### [What is needed]
Scan the records below for the string "phone" and return every line where it appears.

+++++

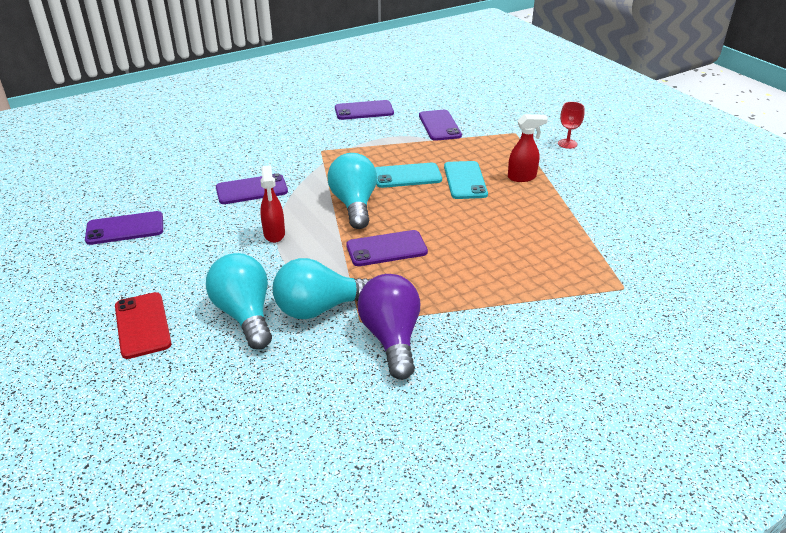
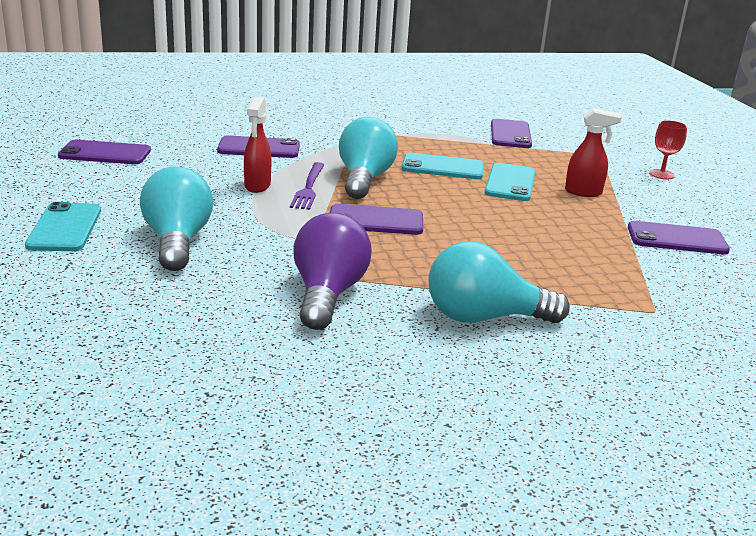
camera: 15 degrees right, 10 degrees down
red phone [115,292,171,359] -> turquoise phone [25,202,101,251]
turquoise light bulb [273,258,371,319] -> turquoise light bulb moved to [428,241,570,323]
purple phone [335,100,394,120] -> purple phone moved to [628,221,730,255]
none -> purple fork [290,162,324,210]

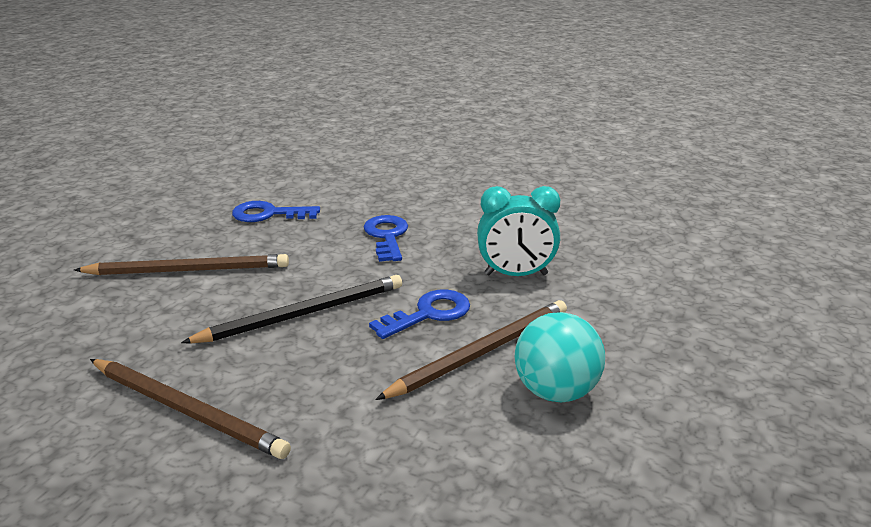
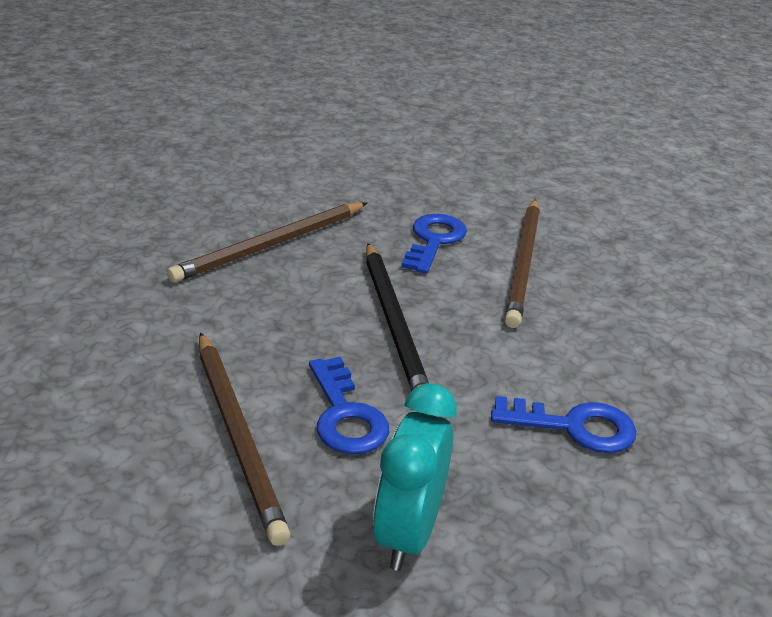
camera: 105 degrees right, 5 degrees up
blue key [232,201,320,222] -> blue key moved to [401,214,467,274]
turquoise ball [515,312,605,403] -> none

+++++

### [Written answer]
red phone [115,292,171,359] -> turquoise phone [25,202,101,251]
purple phone [335,100,394,120] -> purple phone moved to [628,221,730,255]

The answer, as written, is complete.